#### [THE PROBLEM]
The records below are to be reproduced exactly, with the pictures left out.

Object matching data
==============================

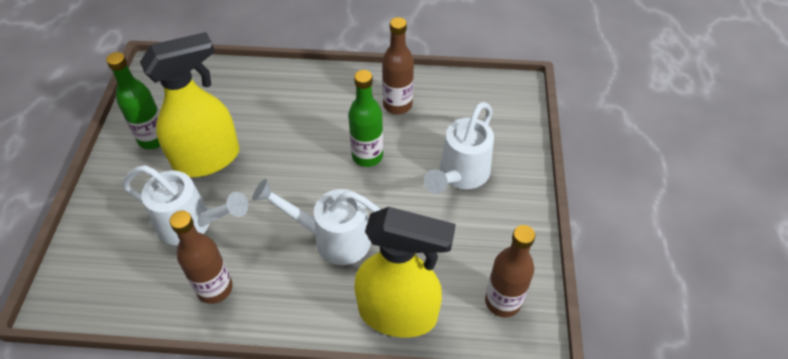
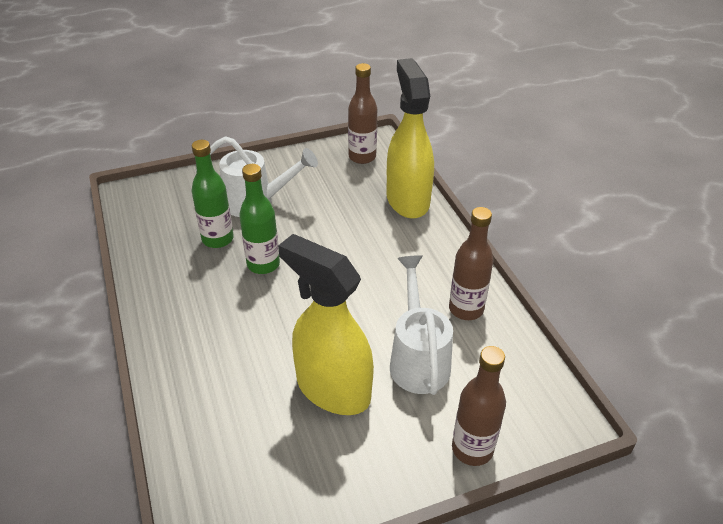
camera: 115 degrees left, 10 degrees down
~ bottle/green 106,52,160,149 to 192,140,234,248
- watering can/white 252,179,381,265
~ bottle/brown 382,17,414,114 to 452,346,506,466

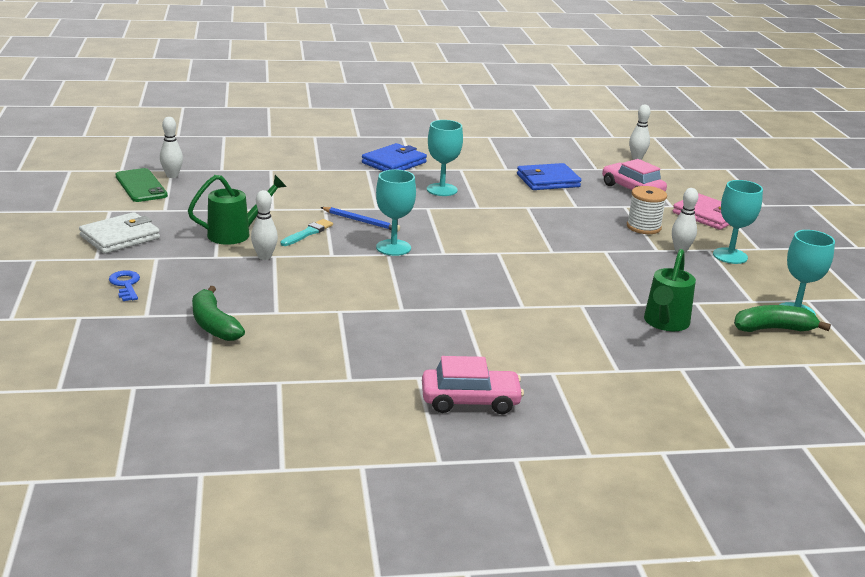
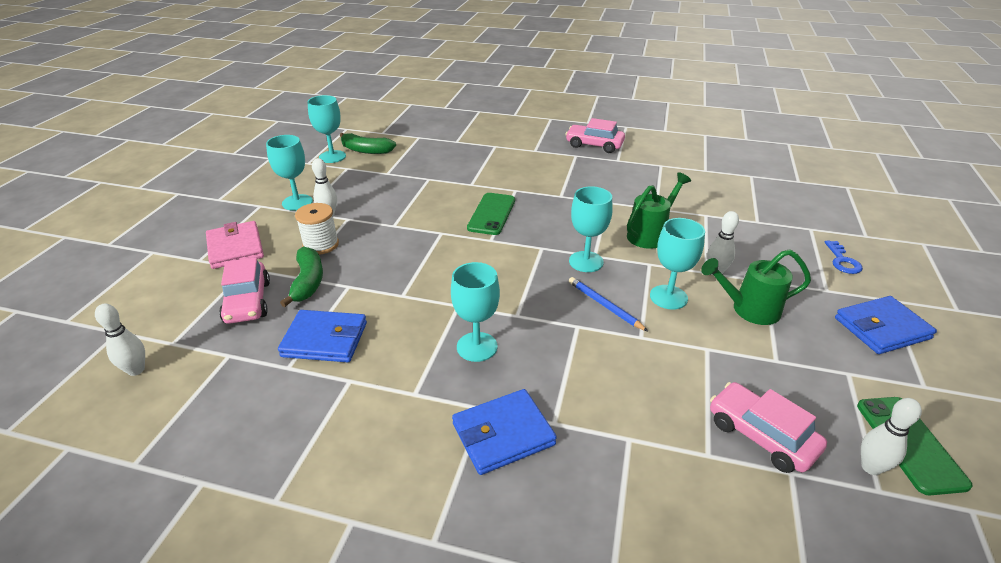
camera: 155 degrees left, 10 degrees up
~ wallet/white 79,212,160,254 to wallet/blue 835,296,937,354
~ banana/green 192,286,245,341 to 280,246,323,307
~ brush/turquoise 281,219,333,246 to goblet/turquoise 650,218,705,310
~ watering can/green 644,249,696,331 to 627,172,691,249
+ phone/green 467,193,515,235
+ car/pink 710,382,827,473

==============================

#### [REPLY TO THE EXERCISE]
camera: 115 degrees left, 10 degrees down
~ bottle/green 106,52,160,149 to 192,140,234,248
- watering can/white 252,179,381,265
~ bottle/brown 382,17,414,114 to 452,346,506,466

camera: 155 degrees left, 10 degrees up
~ wallet/white 79,212,160,254 to wallet/blue 835,296,937,354
~ banana/green 192,286,245,341 to 280,246,323,307
~ brush/turquoise 281,219,333,246 to goblet/turquoise 650,218,705,310
~ watering can/green 644,249,696,331 to 627,172,691,249
+ phone/green 467,193,515,235
+ car/pink 710,382,827,473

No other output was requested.